<<<<

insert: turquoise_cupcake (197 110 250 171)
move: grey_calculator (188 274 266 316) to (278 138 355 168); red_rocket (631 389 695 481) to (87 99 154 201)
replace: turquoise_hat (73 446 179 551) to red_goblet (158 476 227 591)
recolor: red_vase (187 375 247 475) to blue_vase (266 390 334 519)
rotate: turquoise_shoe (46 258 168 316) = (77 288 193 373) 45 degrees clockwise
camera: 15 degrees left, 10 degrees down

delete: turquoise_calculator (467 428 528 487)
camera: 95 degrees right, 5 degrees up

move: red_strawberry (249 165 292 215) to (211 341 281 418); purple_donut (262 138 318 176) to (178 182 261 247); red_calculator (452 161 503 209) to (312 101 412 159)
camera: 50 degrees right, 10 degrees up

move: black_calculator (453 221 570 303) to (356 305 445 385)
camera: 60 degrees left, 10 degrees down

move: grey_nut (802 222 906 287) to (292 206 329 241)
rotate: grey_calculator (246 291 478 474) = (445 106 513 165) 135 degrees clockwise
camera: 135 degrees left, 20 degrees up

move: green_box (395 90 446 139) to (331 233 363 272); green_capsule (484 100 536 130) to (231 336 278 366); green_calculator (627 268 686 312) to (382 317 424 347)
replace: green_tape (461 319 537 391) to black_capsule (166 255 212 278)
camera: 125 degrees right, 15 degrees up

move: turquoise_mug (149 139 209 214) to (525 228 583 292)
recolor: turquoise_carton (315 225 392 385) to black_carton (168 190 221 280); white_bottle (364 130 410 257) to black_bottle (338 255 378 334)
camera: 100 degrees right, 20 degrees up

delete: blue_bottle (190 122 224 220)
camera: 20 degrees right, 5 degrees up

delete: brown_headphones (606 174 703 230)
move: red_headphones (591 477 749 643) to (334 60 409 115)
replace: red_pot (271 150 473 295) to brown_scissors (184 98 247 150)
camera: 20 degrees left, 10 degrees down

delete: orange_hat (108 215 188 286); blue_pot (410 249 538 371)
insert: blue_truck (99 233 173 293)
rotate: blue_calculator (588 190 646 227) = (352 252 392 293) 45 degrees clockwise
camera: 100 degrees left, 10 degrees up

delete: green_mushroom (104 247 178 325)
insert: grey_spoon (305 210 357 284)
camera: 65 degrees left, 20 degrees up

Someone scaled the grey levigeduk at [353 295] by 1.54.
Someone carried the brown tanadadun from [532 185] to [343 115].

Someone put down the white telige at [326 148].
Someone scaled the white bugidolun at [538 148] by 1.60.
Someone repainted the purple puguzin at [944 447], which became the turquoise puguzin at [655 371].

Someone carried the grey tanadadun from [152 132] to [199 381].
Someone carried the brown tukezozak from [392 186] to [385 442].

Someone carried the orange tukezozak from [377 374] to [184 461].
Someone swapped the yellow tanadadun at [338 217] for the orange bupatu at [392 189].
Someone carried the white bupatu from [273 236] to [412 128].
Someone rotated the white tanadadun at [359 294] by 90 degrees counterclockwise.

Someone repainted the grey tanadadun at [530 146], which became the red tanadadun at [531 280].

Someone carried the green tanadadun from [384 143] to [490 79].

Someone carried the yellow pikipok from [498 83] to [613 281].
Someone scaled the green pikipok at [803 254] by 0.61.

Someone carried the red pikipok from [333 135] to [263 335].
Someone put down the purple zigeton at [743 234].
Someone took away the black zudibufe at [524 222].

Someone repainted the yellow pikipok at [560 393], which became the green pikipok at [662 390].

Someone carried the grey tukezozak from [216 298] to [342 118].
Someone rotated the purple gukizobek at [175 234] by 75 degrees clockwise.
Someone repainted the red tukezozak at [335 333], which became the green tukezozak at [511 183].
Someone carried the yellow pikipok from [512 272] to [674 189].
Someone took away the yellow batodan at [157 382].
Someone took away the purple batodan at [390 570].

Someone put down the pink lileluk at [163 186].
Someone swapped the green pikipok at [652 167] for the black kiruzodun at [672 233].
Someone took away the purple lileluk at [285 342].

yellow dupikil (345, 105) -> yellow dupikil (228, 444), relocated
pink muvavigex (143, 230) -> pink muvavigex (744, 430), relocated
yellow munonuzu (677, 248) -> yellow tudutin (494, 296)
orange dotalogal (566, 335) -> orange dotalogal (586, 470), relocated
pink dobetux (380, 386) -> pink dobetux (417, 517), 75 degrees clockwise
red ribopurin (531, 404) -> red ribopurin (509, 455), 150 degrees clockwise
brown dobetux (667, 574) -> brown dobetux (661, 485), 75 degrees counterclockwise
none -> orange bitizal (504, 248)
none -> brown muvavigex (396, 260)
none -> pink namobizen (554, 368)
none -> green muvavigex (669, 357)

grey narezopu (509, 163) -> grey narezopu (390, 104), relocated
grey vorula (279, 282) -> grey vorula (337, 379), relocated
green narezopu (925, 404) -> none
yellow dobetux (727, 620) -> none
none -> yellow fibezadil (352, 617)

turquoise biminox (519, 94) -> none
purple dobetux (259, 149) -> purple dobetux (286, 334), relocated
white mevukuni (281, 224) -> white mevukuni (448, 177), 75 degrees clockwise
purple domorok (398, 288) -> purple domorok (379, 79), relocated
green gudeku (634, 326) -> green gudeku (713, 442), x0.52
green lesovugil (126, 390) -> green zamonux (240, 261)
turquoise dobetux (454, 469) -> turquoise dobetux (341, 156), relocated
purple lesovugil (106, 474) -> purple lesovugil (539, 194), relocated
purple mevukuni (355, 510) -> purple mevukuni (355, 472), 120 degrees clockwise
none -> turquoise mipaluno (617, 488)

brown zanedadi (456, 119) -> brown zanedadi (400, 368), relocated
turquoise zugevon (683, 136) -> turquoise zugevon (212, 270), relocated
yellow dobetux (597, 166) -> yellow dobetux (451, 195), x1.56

>>>>

Directions for this task => Could you return all lines from the data above that contain the string "muvavigex"?

Your solution =>
pink muvavigex (143, 230) -> pink muvavigex (744, 430), relocated
none -> brown muvavigex (396, 260)
none -> green muvavigex (669, 357)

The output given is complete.